----- Provided data -----
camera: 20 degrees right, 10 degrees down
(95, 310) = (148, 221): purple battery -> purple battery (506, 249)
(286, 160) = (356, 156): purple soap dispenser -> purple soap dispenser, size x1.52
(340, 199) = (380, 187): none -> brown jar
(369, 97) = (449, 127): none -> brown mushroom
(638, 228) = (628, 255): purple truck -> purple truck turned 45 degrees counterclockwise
-----
----- Provided data -----
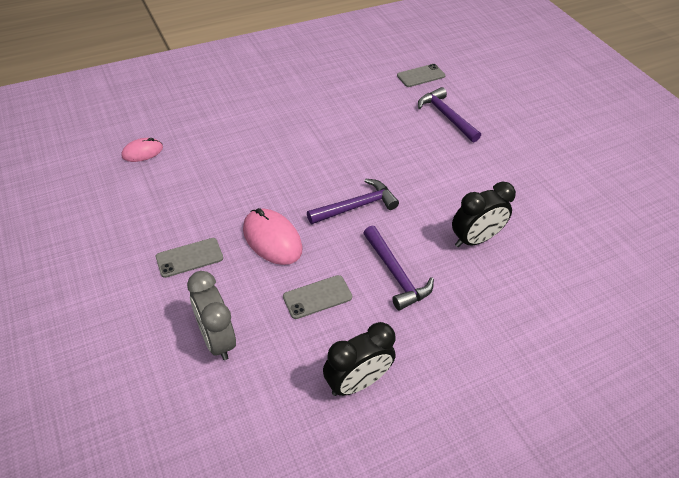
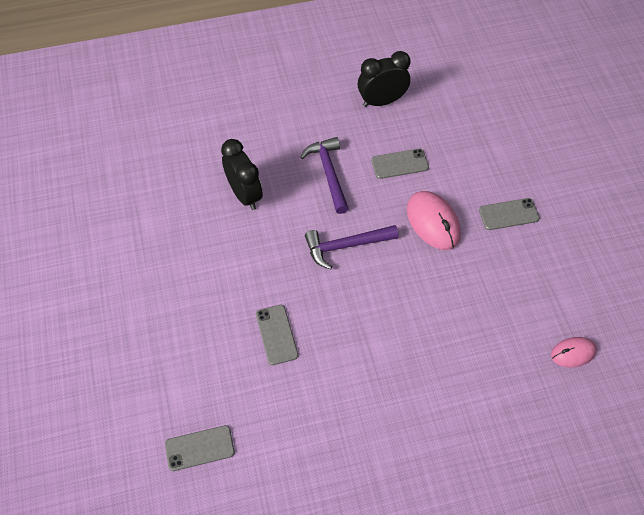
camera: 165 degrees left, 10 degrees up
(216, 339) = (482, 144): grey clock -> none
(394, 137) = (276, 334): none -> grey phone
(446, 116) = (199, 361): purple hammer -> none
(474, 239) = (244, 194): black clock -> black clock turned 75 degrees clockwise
-----
----- Provided data -----
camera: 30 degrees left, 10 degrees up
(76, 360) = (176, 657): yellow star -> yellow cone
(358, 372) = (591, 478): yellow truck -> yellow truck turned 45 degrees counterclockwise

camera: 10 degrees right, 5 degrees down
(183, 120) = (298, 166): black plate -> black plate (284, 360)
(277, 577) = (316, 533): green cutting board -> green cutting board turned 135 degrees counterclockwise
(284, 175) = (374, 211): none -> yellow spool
-----
### Description of the task
Your answer should be a single number: the count of lines above with the word "grey".

### Response to the exercise
2